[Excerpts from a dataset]

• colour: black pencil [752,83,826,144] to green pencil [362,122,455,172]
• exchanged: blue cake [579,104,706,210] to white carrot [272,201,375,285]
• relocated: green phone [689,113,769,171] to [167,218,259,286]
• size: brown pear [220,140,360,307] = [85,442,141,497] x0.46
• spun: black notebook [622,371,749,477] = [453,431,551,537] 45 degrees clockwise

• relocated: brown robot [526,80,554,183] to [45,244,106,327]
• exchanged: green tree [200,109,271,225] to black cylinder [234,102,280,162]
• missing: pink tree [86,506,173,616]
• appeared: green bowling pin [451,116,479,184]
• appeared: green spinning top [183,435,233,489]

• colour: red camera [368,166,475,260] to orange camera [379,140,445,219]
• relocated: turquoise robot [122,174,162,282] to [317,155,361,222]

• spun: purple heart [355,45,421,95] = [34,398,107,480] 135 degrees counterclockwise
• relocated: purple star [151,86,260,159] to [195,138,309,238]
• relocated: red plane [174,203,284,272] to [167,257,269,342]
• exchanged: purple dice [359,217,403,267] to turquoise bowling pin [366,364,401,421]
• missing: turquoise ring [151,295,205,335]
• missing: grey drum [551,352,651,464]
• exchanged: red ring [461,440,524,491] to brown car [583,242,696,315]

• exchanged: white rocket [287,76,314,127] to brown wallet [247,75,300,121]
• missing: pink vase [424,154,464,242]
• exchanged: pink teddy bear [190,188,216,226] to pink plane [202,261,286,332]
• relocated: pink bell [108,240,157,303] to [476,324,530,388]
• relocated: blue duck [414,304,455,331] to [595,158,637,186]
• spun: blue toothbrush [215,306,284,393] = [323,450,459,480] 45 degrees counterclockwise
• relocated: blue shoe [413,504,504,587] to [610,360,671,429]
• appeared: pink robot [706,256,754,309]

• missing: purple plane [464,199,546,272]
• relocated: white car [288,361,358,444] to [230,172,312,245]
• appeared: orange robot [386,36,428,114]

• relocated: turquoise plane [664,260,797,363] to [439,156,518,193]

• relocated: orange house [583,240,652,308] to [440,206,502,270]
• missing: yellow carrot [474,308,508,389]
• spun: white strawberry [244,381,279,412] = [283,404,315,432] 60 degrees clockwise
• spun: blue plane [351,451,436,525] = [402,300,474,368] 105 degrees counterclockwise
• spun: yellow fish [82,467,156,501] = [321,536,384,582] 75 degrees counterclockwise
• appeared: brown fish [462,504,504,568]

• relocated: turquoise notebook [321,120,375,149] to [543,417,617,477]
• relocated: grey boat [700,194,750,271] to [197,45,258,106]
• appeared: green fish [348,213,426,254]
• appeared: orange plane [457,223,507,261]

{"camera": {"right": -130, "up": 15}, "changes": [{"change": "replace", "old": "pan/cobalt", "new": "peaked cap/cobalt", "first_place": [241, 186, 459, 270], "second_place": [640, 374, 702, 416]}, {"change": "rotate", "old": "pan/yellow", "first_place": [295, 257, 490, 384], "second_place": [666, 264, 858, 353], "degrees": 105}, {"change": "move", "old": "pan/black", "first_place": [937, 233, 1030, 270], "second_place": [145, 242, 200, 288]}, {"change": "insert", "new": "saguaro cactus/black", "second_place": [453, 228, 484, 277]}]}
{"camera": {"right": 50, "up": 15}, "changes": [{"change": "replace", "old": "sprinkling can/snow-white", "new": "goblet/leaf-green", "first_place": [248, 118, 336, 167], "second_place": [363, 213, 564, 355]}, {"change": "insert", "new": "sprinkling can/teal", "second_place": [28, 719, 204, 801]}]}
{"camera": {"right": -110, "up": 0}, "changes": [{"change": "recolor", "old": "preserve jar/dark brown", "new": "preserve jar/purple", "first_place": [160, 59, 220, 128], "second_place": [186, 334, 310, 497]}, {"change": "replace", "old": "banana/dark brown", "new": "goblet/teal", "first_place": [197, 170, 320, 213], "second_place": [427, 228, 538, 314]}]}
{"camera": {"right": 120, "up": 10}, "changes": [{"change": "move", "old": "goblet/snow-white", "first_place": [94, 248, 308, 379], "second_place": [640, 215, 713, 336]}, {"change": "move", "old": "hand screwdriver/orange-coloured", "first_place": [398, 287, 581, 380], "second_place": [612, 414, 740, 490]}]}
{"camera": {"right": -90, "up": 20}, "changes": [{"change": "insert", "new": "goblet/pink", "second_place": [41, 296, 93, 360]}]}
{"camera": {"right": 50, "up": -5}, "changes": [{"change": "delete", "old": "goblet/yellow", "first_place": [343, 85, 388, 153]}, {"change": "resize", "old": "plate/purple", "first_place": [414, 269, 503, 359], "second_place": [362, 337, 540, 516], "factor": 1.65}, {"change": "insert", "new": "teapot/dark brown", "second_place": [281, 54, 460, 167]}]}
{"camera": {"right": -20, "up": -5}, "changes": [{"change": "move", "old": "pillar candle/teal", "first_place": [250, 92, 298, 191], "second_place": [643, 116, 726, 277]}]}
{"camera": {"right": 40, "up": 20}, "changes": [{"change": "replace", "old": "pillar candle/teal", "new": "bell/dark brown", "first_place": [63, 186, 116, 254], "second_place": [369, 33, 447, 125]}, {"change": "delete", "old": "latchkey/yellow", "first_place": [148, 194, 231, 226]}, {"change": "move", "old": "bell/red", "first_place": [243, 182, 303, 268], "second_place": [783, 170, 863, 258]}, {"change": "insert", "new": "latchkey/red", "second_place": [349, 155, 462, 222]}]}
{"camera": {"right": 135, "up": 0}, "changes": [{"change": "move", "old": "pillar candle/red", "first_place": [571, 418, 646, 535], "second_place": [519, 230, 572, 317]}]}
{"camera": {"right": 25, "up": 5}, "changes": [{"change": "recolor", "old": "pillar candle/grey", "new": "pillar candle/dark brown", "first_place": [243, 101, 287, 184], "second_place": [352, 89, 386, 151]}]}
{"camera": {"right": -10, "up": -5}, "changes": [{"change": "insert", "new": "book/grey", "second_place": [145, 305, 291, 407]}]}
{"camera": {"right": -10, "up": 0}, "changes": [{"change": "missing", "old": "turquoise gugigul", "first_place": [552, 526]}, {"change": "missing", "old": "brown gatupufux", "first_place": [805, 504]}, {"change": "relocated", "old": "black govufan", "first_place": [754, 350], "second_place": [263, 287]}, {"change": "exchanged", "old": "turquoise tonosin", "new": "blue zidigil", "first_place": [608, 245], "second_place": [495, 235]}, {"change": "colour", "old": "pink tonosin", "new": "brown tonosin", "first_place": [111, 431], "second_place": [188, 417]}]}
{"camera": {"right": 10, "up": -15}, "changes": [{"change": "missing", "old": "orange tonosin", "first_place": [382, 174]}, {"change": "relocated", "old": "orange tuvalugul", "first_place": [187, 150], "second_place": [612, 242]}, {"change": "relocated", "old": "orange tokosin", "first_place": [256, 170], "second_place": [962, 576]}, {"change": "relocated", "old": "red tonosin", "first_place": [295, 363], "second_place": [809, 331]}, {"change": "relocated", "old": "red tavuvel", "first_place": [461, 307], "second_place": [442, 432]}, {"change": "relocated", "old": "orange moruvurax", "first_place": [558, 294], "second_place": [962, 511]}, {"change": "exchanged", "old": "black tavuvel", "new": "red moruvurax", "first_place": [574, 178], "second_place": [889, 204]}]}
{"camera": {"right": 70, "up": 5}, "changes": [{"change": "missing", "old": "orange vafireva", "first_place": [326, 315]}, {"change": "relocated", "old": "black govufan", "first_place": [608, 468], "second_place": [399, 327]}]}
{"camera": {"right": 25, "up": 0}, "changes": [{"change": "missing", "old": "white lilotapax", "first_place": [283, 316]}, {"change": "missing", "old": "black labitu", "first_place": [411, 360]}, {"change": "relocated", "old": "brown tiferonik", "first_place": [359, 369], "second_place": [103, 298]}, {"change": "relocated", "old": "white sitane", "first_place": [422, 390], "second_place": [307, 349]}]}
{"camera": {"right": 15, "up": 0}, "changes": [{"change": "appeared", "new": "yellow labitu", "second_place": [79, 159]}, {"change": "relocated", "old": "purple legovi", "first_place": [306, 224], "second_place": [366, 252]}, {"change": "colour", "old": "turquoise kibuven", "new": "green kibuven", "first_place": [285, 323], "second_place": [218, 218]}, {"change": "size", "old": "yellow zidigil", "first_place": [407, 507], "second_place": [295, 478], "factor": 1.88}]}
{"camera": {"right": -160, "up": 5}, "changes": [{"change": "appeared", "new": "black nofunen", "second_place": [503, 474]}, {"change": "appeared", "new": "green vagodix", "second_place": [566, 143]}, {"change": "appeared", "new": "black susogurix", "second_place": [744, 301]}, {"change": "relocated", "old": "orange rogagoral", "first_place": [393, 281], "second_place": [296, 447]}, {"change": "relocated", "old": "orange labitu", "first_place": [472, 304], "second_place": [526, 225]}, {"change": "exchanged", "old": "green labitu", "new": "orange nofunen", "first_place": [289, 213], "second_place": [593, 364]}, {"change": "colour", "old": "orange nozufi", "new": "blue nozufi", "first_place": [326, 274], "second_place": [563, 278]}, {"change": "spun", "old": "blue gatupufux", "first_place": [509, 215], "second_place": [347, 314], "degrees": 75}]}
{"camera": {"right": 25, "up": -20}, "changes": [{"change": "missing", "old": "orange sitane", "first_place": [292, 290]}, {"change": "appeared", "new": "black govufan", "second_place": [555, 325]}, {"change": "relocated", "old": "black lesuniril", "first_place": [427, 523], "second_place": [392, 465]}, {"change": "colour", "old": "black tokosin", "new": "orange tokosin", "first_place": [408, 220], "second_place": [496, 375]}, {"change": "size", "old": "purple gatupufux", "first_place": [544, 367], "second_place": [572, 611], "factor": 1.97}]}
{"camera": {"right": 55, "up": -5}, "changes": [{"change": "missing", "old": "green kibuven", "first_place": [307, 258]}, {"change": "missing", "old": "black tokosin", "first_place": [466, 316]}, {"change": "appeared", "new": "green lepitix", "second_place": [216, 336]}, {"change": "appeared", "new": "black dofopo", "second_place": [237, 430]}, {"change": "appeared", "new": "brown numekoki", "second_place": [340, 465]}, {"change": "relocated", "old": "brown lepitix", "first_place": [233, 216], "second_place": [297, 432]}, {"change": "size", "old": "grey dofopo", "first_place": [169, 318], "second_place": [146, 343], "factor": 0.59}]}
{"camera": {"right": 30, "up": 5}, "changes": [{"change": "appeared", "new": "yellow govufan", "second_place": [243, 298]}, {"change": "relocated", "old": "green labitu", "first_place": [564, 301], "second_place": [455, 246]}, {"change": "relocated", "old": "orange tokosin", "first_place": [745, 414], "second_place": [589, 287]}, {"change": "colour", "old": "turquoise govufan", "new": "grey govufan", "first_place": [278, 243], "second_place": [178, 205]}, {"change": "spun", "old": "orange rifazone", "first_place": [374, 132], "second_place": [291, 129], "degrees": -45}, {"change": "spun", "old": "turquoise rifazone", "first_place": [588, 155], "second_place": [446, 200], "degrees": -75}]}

• THE PROBLEM
Your task for the entries above: copy exactly the span starting with the line with "[689,113,769,171] to [167,218,259,286]" and going on through the line with "[220,140,360,307] = [85,442,141,497] x0.46", both lines included, and nothing else.

• ANSWER SPACE
• relocated: green phone [689,113,769,171] to [167,218,259,286]
• size: brown pear [220,140,360,307] = [85,442,141,497] x0.46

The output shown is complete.